- Change detection outputs:
○ ○ ○ ○
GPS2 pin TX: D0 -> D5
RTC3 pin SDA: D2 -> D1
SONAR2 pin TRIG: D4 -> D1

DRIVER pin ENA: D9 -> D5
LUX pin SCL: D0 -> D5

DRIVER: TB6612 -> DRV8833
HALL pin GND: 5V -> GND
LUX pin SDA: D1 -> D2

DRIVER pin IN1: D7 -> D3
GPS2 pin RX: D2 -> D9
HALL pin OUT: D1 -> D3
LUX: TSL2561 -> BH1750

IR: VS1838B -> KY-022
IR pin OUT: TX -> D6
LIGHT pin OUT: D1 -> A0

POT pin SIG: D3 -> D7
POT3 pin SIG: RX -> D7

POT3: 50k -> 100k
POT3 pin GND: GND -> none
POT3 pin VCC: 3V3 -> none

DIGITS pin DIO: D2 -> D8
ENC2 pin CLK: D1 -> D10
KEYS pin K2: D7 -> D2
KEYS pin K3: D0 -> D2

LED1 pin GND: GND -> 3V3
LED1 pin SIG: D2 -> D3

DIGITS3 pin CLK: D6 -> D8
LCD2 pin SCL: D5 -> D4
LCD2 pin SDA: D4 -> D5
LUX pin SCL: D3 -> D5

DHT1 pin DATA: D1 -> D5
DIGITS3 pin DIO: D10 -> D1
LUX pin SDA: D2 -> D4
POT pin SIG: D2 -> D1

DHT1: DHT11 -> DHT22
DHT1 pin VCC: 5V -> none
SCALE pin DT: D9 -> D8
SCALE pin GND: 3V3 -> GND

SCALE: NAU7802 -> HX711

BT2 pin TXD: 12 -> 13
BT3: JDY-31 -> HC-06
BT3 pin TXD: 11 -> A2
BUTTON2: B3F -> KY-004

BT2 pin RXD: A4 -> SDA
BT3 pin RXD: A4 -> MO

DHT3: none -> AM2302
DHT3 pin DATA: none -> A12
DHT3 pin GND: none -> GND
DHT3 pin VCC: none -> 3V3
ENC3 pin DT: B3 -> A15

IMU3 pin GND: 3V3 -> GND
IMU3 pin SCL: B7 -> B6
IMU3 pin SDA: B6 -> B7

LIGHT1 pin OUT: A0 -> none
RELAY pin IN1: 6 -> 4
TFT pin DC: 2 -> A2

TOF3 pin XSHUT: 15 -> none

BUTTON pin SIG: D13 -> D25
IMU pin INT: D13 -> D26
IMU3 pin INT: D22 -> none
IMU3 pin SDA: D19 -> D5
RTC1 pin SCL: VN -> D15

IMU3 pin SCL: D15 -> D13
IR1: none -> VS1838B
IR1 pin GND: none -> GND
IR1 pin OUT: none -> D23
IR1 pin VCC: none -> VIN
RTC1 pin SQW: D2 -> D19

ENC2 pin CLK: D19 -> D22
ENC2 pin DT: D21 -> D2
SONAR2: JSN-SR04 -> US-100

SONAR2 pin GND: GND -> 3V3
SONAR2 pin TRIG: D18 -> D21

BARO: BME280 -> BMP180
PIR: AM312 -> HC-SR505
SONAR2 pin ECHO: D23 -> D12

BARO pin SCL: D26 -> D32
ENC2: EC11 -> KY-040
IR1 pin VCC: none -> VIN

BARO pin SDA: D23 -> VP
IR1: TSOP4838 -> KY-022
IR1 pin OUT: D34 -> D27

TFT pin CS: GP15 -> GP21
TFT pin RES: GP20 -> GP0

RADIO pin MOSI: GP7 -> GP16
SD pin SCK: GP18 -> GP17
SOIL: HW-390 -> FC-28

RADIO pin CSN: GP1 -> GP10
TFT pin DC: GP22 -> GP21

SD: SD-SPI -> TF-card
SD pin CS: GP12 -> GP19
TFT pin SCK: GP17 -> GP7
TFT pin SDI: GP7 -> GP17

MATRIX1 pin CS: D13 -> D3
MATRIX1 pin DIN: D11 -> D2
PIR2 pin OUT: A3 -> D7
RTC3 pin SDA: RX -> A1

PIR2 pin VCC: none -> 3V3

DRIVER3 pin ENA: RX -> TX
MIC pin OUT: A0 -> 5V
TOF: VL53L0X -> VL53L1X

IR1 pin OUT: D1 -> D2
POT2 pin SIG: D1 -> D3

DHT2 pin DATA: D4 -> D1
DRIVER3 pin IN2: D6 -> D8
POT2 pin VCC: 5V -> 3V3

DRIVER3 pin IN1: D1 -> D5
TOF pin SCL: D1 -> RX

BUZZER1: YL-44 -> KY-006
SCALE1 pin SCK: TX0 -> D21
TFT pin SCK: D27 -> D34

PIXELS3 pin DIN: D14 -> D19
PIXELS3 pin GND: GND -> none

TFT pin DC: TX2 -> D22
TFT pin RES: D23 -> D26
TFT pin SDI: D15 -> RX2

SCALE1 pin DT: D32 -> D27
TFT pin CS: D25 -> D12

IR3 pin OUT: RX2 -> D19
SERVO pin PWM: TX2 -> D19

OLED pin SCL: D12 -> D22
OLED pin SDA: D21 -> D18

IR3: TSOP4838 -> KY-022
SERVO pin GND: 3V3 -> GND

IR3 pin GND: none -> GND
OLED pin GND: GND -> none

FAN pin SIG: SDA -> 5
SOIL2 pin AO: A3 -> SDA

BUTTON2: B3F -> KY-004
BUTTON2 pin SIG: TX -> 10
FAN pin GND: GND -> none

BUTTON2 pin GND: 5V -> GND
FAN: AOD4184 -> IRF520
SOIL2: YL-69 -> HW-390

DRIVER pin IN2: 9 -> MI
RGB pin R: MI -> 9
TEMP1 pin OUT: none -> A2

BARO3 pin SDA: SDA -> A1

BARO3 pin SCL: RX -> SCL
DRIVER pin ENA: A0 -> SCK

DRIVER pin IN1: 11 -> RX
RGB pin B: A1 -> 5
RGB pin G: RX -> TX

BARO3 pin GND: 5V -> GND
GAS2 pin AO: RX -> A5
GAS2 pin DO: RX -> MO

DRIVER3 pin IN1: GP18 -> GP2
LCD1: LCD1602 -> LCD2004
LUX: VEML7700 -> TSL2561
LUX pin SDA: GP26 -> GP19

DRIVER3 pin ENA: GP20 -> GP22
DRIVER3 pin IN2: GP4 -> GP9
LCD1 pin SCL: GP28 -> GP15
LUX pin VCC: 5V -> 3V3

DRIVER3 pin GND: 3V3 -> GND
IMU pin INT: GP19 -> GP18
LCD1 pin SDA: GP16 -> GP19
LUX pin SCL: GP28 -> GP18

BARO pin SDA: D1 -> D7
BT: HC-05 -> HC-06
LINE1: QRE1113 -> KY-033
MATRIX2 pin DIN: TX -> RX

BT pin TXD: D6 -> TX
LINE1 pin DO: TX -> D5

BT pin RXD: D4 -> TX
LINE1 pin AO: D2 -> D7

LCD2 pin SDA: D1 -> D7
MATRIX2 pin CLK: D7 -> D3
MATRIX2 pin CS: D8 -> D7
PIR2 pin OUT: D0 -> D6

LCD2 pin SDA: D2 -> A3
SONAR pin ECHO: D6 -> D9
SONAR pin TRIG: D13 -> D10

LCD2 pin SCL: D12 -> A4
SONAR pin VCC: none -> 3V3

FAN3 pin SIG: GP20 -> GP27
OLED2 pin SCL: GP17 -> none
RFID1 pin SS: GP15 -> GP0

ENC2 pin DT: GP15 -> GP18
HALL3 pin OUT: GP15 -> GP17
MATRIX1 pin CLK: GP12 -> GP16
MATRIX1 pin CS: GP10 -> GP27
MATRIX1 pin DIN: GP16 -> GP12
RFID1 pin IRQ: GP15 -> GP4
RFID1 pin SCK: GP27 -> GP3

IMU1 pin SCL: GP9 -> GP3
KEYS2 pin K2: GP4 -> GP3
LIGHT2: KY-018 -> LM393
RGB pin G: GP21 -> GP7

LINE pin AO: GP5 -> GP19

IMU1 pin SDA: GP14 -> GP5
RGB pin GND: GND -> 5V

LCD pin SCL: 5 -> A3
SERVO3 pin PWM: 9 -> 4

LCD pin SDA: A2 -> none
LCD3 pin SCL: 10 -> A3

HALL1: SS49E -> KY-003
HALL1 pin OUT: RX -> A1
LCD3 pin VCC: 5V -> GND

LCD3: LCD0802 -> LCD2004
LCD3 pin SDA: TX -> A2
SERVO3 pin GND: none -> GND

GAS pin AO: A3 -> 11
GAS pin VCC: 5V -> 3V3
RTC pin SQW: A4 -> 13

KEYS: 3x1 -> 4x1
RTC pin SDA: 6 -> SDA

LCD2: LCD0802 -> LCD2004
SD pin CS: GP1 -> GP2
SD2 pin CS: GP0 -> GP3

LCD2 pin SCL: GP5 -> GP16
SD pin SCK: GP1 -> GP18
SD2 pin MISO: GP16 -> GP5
○ ○ ○ ○
- Your assignment:
All lines above between those holding "DHT1 pin VCC: 5V -> none" and "TFT pin SDI: D15 -> RX2", inclusive, must be set down unchanged, and no other line may be included.

- Finished task:
DHT1 pin VCC: 5V -> none
SCALE pin DT: D9 -> D8
SCALE pin GND: 3V3 -> GND

SCALE: NAU7802 -> HX711

BT2 pin TXD: 12 -> 13
BT3: JDY-31 -> HC-06
BT3 pin TXD: 11 -> A2
BUTTON2: B3F -> KY-004

BT2 pin RXD: A4 -> SDA
BT3 pin RXD: A4 -> MO

DHT3: none -> AM2302
DHT3 pin DATA: none -> A12
DHT3 pin GND: none -> GND
DHT3 pin VCC: none -> 3V3
ENC3 pin DT: B3 -> A15

IMU3 pin GND: 3V3 -> GND
IMU3 pin SCL: B7 -> B6
IMU3 pin SDA: B6 -> B7

LIGHT1 pin OUT: A0 -> none
RELAY pin IN1: 6 -> 4
TFT pin DC: 2 -> A2

TOF3 pin XSHUT: 15 -> none

BUTTON pin SIG: D13 -> D25
IMU pin INT: D13 -> D26
IMU3 pin INT: D22 -> none
IMU3 pin SDA: D19 -> D5
RTC1 pin SCL: VN -> D15

IMU3 pin SCL: D15 -> D13
IR1: none -> VS1838B
IR1 pin GND: none -> GND
IR1 pin OUT: none -> D23
IR1 pin VCC: none -> VIN
RTC1 pin SQW: D2 -> D19

ENC2 pin CLK: D19 -> D22
ENC2 pin DT: D21 -> D2
SONAR2: JSN-SR04 -> US-100

SONAR2 pin GND: GND -> 3V3
SONAR2 pin TRIG: D18 -> D21

BARO: BME280 -> BMP180
PIR: AM312 -> HC-SR505
SONAR2 pin ECHO: D23 -> D12

BARO pin SCL: D26 -> D32
ENC2: EC11 -> KY-040
IR1 pin VCC: none -> VIN

BARO pin SDA: D23 -> VP
IR1: TSOP4838 -> KY-022
IR1 pin OUT: D34 -> D27

TFT pin CS: GP15 -> GP21
TFT pin RES: GP20 -> GP0

RADIO pin MOSI: GP7 -> GP16
SD pin SCK: GP18 -> GP17
SOIL: HW-390 -> FC-28

RADIO pin CSN: GP1 -> GP10
TFT pin DC: GP22 -> GP21

SD: SD-SPI -> TF-card
SD pin CS: GP12 -> GP19
TFT pin SCK: GP17 -> GP7
TFT pin SDI: GP7 -> GP17

MATRIX1 pin CS: D13 -> D3
MATRIX1 pin DIN: D11 -> D2
PIR2 pin OUT: A3 -> D7
RTC3 pin SDA: RX -> A1

PIR2 pin VCC: none -> 3V3

DRIVER3 pin ENA: RX -> TX
MIC pin OUT: A0 -> 5V
TOF: VL53L0X -> VL53L1X

IR1 pin OUT: D1 -> D2
POT2 pin SIG: D1 -> D3

DHT2 pin DATA: D4 -> D1
DRIVER3 pin IN2: D6 -> D8
POT2 pin VCC: 5V -> 3V3

DRIVER3 pin IN1: D1 -> D5
TOF pin SCL: D1 -> RX

BUZZER1: YL-44 -> KY-006
SCALE1 pin SCK: TX0 -> D21
TFT pin SCK: D27 -> D34

PIXELS3 pin DIN: D14 -> D19
PIXELS3 pin GND: GND -> none

TFT pin DC: TX2 -> D22
TFT pin RES: D23 -> D26
TFT pin SDI: D15 -> RX2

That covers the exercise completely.